EXERCISE AIM: Your answer should be an exact copy of the lines from the start of the entries to the line containing "U30: NAND CD4011", both included.

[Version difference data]

--- START ---

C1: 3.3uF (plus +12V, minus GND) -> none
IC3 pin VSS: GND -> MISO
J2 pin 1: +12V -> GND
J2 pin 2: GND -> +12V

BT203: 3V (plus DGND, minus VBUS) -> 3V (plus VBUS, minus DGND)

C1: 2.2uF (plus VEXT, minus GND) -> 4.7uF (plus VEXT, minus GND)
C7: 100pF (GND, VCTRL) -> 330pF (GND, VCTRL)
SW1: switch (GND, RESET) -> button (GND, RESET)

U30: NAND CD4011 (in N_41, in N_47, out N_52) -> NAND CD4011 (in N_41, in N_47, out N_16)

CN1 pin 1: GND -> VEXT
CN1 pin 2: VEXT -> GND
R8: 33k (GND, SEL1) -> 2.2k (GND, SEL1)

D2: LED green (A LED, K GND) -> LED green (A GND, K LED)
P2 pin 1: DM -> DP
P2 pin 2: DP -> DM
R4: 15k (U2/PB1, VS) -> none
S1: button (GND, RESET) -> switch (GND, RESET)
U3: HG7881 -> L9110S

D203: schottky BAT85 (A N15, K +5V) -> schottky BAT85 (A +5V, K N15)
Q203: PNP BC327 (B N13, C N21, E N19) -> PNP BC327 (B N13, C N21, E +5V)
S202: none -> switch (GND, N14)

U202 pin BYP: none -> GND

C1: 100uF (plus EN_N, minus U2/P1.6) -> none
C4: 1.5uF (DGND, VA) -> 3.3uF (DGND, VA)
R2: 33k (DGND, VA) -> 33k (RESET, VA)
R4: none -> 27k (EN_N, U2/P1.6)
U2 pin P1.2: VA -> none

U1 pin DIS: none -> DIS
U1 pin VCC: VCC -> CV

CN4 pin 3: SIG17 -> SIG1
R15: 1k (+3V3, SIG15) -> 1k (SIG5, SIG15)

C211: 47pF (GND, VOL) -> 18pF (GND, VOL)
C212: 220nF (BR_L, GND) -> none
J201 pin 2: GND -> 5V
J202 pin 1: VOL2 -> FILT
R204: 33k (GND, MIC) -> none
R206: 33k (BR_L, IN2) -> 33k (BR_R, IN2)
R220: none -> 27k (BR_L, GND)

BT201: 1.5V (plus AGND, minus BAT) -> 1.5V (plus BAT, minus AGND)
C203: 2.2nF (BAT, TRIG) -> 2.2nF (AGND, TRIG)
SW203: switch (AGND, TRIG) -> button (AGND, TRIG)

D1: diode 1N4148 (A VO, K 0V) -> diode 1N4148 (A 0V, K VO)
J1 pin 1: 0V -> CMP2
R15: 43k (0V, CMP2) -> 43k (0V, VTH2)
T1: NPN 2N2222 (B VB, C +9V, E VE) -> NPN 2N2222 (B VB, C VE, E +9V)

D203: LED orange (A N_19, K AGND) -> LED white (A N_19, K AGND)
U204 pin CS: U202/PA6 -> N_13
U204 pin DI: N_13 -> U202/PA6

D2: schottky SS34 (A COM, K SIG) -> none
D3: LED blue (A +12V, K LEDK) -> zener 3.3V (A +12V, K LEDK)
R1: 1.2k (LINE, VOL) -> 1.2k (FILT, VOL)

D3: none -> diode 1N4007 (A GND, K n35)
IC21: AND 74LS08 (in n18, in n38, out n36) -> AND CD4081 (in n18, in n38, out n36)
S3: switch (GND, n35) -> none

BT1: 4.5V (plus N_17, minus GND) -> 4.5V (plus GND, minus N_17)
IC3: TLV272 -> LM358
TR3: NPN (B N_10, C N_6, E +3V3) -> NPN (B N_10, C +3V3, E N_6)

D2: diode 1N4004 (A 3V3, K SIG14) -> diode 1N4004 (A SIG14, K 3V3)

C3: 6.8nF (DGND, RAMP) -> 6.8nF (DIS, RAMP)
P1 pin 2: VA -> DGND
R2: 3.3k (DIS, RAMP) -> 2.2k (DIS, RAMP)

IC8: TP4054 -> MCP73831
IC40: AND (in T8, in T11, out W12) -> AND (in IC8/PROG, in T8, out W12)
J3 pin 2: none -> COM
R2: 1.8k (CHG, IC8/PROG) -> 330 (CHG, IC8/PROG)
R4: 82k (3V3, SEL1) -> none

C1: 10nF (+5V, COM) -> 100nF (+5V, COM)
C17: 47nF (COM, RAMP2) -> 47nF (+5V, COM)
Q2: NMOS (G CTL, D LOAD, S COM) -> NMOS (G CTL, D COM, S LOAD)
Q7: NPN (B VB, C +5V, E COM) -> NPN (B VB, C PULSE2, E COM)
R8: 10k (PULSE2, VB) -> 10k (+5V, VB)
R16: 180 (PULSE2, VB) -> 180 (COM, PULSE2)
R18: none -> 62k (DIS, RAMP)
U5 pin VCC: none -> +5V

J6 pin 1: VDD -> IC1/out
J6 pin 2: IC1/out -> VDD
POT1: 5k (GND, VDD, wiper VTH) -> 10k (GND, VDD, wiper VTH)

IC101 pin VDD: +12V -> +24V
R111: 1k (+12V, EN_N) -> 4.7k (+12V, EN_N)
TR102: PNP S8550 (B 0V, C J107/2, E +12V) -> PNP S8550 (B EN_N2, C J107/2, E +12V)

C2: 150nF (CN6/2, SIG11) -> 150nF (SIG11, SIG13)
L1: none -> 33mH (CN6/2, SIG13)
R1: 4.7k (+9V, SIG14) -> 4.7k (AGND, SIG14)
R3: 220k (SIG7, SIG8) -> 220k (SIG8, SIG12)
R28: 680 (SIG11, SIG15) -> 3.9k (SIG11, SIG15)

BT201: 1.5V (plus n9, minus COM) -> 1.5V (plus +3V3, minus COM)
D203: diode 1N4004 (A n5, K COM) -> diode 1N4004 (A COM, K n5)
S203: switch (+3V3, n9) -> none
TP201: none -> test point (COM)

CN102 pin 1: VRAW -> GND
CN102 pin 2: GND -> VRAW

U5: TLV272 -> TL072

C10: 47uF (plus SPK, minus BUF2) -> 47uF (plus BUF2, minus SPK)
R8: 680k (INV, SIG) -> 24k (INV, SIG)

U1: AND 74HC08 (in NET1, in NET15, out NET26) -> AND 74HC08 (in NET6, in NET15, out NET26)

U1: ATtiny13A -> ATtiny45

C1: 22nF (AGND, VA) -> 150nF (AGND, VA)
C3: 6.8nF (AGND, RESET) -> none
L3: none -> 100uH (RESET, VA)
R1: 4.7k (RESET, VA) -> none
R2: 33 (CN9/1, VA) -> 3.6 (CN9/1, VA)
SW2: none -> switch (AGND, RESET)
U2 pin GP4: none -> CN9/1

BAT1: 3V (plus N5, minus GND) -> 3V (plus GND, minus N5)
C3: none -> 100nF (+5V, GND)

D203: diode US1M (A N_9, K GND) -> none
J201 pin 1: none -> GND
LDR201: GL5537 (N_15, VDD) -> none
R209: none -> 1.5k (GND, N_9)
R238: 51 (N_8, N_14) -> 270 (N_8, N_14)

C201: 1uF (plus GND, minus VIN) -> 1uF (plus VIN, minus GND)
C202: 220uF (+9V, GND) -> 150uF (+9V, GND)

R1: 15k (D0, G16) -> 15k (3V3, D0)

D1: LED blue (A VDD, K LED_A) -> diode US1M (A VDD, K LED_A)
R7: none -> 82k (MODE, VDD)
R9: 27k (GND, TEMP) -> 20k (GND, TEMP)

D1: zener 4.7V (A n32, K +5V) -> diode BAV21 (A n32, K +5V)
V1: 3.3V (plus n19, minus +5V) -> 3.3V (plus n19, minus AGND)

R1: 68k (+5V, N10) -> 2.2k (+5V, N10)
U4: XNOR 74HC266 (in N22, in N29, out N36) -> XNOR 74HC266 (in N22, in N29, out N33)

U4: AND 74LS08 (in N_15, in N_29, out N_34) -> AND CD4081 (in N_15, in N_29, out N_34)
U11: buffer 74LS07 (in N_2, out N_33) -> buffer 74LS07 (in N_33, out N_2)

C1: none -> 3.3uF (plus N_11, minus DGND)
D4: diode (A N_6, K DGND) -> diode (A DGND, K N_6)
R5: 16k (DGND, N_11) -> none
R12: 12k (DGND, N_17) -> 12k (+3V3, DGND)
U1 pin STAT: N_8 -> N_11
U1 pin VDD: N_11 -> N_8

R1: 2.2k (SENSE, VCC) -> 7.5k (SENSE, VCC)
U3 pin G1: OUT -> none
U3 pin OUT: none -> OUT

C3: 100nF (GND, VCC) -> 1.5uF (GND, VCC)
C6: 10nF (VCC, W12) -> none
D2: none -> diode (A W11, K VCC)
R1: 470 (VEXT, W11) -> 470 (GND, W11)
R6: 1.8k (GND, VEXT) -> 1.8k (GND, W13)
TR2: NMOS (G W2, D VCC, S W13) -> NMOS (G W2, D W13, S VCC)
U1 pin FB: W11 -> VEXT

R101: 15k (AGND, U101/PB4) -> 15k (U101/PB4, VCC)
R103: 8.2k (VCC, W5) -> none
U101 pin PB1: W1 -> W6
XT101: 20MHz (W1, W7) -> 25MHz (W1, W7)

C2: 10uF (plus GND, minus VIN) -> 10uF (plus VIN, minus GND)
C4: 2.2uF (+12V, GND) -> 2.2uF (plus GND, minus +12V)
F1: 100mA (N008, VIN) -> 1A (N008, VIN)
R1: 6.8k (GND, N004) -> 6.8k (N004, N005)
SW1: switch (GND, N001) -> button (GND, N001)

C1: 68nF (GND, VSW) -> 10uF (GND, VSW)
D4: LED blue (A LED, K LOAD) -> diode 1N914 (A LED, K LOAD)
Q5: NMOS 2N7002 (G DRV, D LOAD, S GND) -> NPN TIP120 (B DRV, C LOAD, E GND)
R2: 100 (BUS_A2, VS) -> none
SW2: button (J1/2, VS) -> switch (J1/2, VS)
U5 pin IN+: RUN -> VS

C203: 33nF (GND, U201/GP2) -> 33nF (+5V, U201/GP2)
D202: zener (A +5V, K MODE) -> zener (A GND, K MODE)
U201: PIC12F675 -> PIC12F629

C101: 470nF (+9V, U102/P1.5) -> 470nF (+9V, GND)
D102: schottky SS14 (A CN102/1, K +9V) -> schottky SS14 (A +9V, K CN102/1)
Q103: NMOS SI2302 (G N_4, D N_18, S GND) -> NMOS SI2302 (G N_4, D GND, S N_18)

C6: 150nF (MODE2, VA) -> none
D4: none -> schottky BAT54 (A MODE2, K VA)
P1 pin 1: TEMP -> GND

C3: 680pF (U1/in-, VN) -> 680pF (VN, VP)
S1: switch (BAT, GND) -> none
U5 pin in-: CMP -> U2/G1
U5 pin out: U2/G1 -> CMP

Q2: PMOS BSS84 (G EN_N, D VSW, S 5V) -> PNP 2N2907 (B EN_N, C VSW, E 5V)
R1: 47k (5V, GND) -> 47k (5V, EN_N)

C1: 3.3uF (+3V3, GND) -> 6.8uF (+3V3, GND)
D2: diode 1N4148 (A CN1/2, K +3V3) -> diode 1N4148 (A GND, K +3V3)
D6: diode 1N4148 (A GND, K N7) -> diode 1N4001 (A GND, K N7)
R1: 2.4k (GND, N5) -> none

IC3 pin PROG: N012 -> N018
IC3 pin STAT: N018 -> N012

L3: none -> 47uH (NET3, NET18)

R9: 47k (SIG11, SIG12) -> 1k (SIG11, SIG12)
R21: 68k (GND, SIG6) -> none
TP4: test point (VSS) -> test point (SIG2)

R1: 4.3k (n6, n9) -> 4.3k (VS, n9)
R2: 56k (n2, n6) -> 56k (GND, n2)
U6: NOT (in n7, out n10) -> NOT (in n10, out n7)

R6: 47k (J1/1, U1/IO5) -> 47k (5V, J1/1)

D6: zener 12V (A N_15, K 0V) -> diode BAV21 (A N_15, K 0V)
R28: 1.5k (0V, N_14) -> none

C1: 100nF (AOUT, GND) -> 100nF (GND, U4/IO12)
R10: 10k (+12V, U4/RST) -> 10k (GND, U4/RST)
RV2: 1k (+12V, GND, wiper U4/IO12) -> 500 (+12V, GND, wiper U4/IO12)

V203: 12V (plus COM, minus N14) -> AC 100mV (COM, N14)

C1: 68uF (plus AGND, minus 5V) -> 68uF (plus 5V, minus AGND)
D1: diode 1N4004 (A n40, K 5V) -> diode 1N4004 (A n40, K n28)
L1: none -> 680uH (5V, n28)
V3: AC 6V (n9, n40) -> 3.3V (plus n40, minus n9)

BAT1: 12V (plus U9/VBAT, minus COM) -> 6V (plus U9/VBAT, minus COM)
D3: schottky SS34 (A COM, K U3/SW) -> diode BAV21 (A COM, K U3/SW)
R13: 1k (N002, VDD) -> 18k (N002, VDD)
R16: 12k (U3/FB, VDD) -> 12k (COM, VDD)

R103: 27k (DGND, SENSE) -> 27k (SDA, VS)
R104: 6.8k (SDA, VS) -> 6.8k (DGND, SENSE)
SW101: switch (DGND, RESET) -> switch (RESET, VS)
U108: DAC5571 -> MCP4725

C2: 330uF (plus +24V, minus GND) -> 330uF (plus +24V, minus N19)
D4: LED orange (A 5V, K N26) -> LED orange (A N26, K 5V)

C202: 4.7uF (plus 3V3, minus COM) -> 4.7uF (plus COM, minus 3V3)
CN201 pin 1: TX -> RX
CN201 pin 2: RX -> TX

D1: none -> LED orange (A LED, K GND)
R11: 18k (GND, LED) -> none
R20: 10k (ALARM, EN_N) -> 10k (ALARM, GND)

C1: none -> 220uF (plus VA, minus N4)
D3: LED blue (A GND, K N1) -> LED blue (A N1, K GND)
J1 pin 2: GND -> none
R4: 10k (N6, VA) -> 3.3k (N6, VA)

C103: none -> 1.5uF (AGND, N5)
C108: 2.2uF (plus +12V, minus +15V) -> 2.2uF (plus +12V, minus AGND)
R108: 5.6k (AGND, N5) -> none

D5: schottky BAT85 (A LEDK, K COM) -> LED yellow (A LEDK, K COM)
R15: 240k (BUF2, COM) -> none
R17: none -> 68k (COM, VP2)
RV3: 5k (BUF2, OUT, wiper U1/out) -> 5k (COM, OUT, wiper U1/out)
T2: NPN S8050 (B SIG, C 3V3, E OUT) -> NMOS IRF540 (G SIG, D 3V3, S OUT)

--- END ---

RESPONSE TO THE EXERCISE:
C1: 3.3uF (plus +12V, minus GND) -> none
IC3 pin VSS: GND -> MISO
J2 pin 1: +12V -> GND
J2 pin 2: GND -> +12V

BT203: 3V (plus DGND, minus VBUS) -> 3V (plus VBUS, minus DGND)

C1: 2.2uF (plus VEXT, minus GND) -> 4.7uF (plus VEXT, minus GND)
C7: 100pF (GND, VCTRL) -> 330pF (GND, VCTRL)
SW1: switch (GND, RESET) -> button (GND, RESET)

U30: NAND CD4011 (in N_41, in N_47, out N_52) -> NAND CD4011 (in N_41, in N_47, out N_16)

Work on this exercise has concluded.